┌──

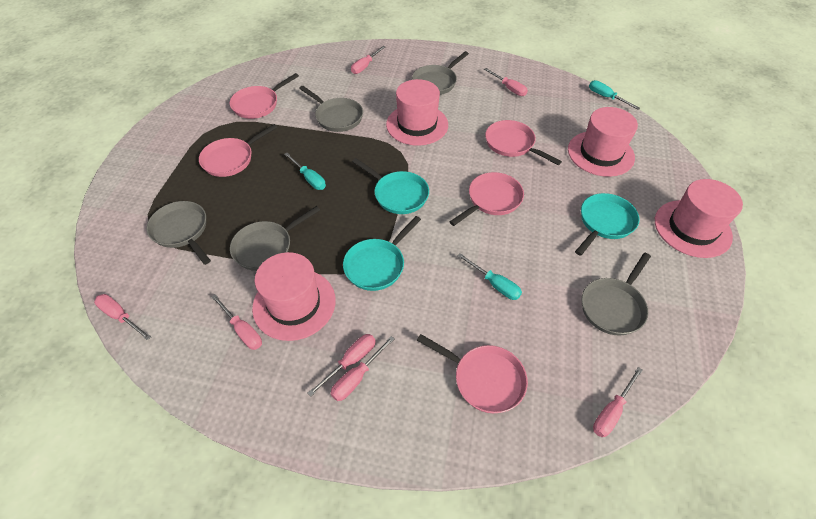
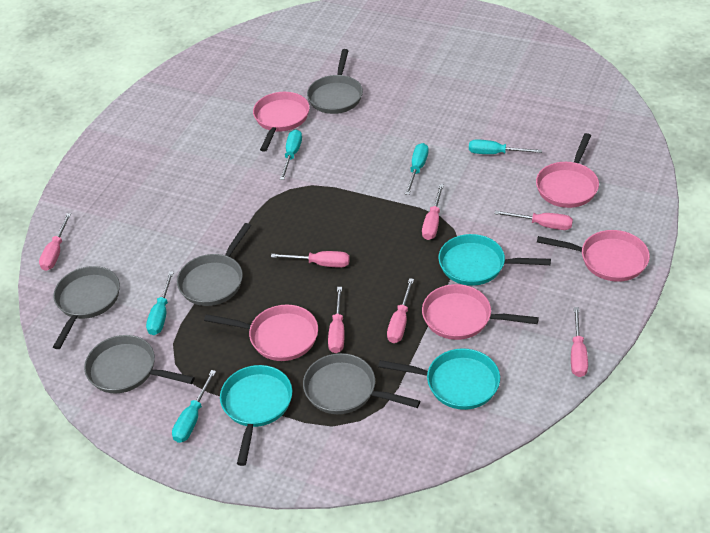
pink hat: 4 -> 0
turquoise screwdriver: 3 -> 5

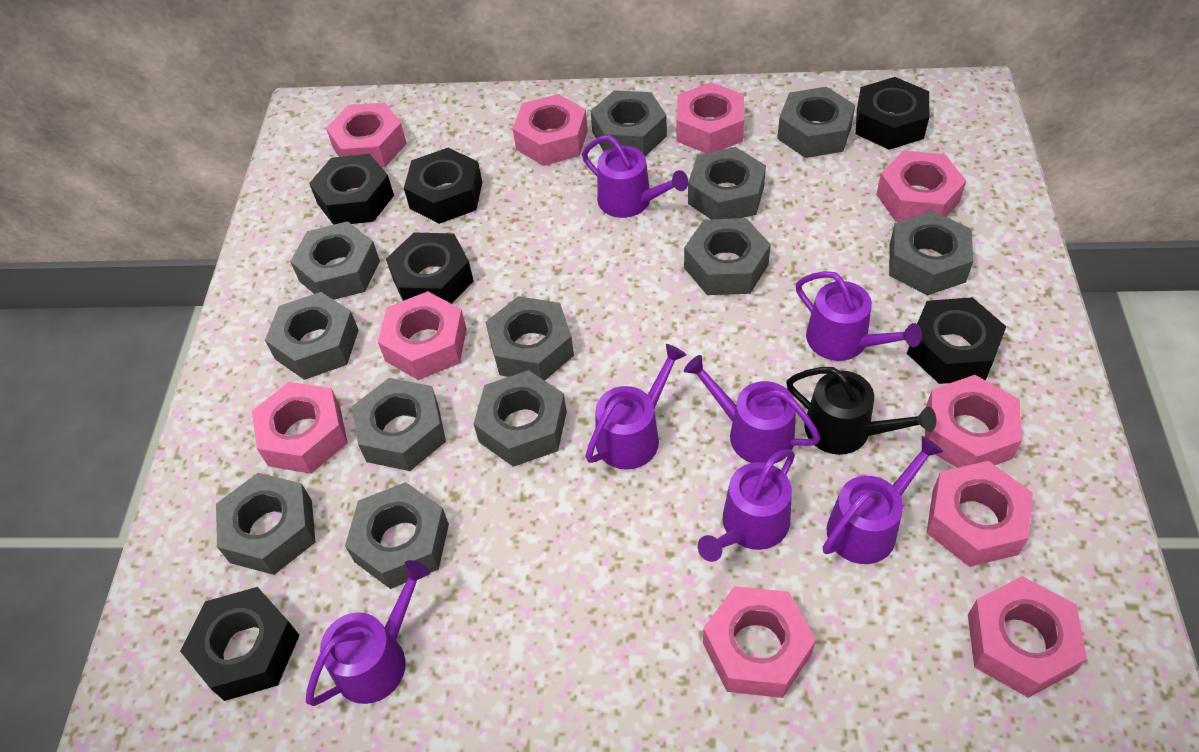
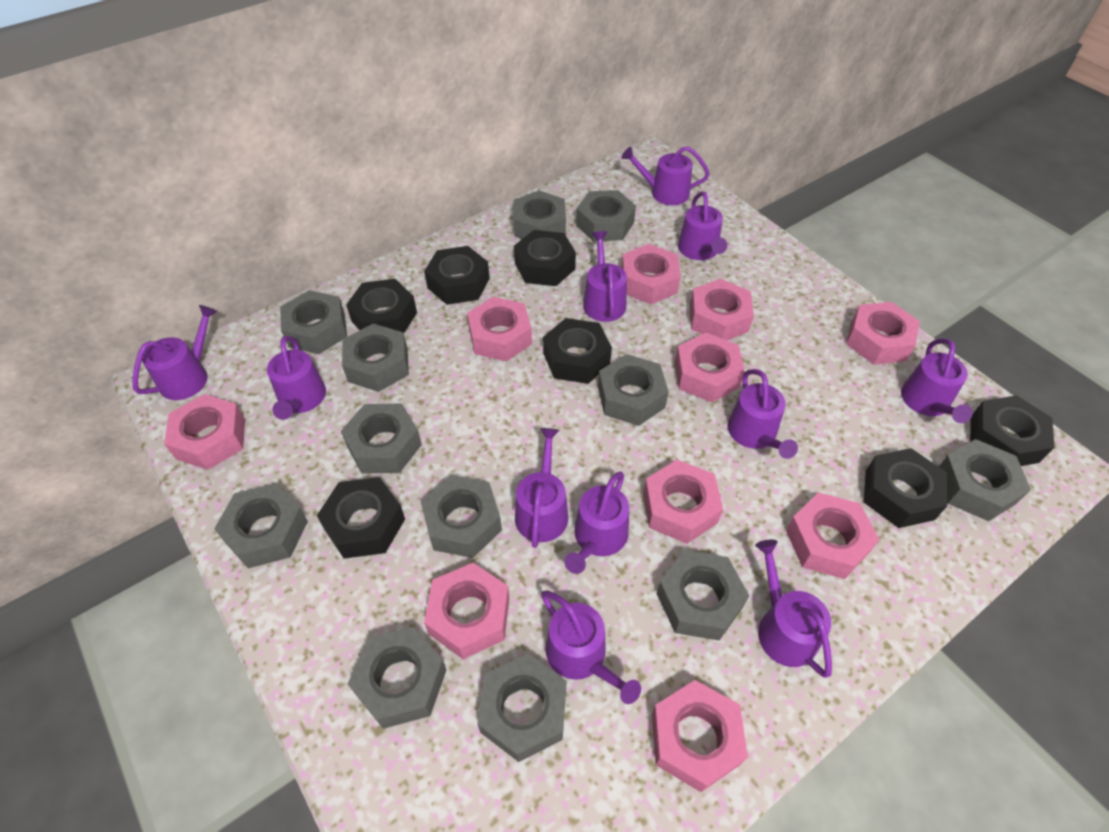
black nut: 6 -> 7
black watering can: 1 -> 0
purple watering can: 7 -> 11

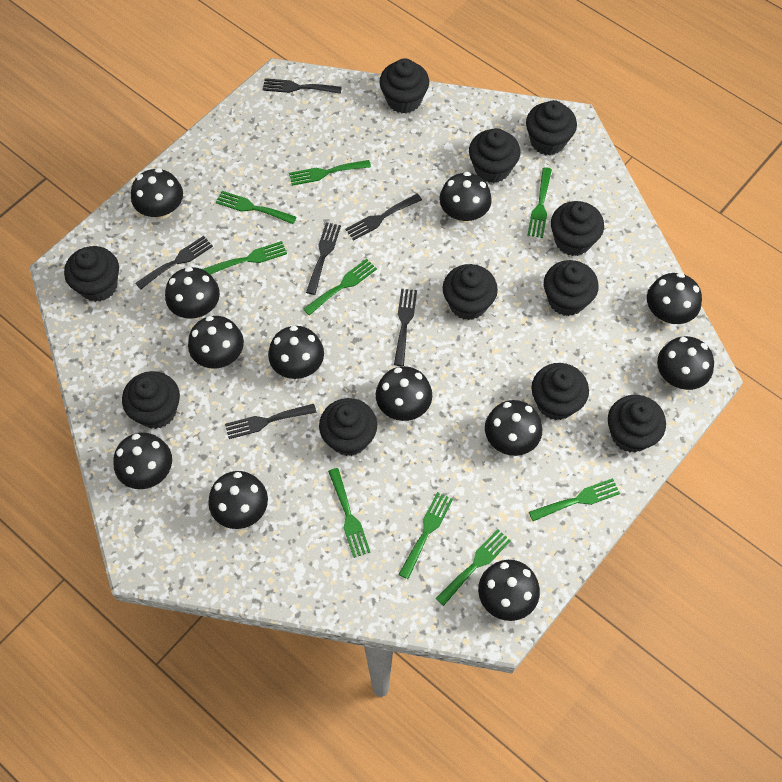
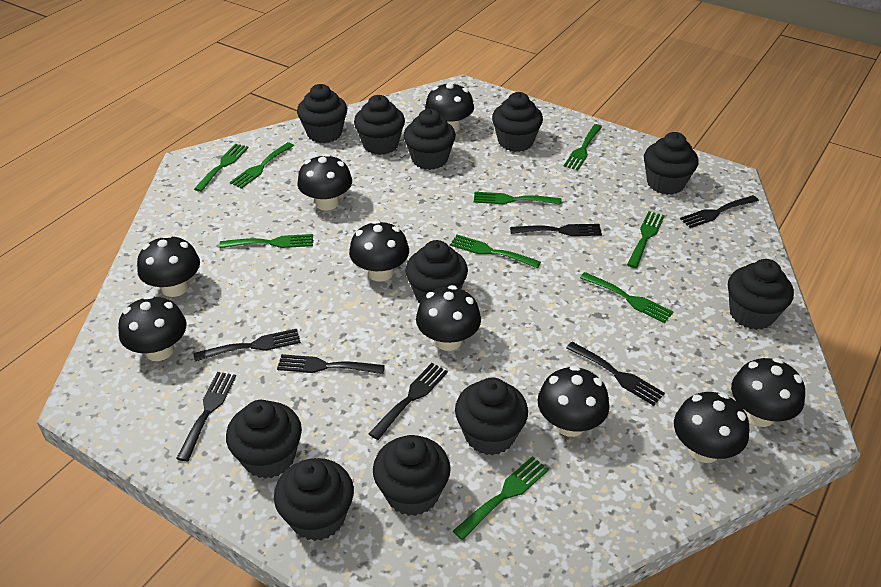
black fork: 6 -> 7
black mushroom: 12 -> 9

└──
┌──

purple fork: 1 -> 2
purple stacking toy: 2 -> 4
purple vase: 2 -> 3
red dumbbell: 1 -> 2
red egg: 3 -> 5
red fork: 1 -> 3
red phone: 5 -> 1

└──
┌──

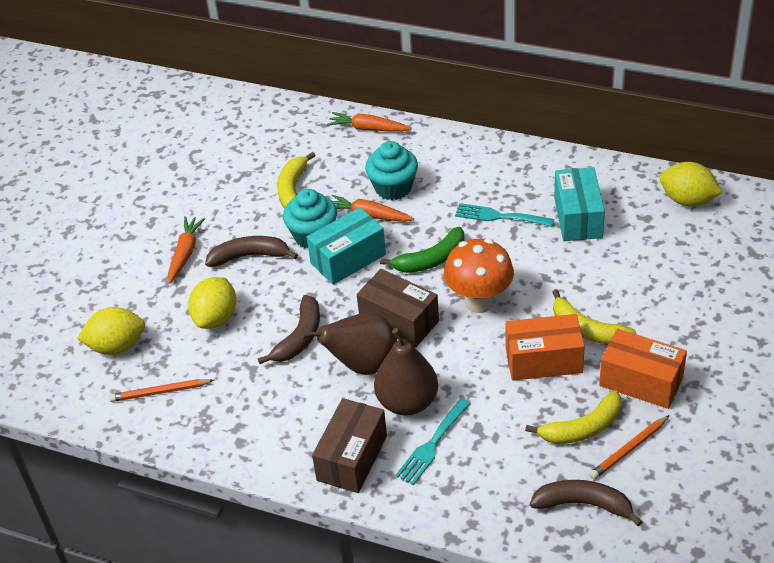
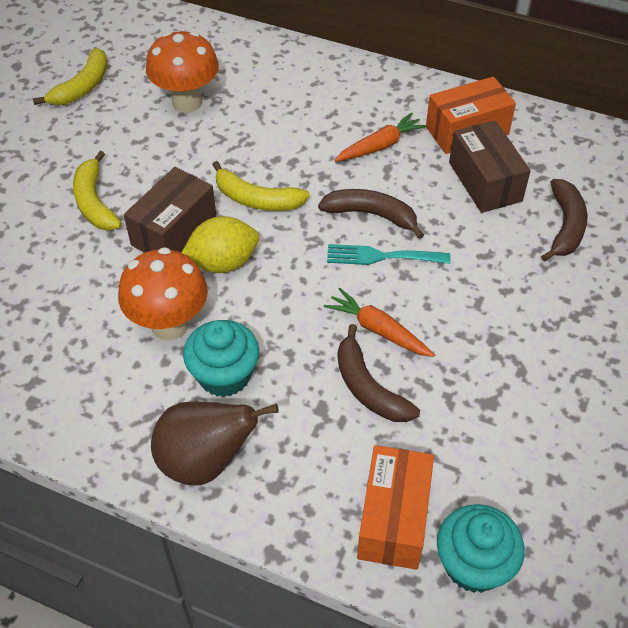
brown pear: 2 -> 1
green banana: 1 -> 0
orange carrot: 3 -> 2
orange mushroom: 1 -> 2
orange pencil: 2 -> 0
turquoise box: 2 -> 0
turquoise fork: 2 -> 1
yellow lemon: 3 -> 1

└──

▶ **Description of the task**
Return, with no change at all, every line in the entries above from the line containing "purple fork: 1 -> 2" through the line containing "red phone: 5 -> 1".

▶ **Result**
purple fork: 1 -> 2
purple stacking toy: 2 -> 4
purple vase: 2 -> 3
red dumbbell: 1 -> 2
red egg: 3 -> 5
red fork: 1 -> 3
red phone: 5 -> 1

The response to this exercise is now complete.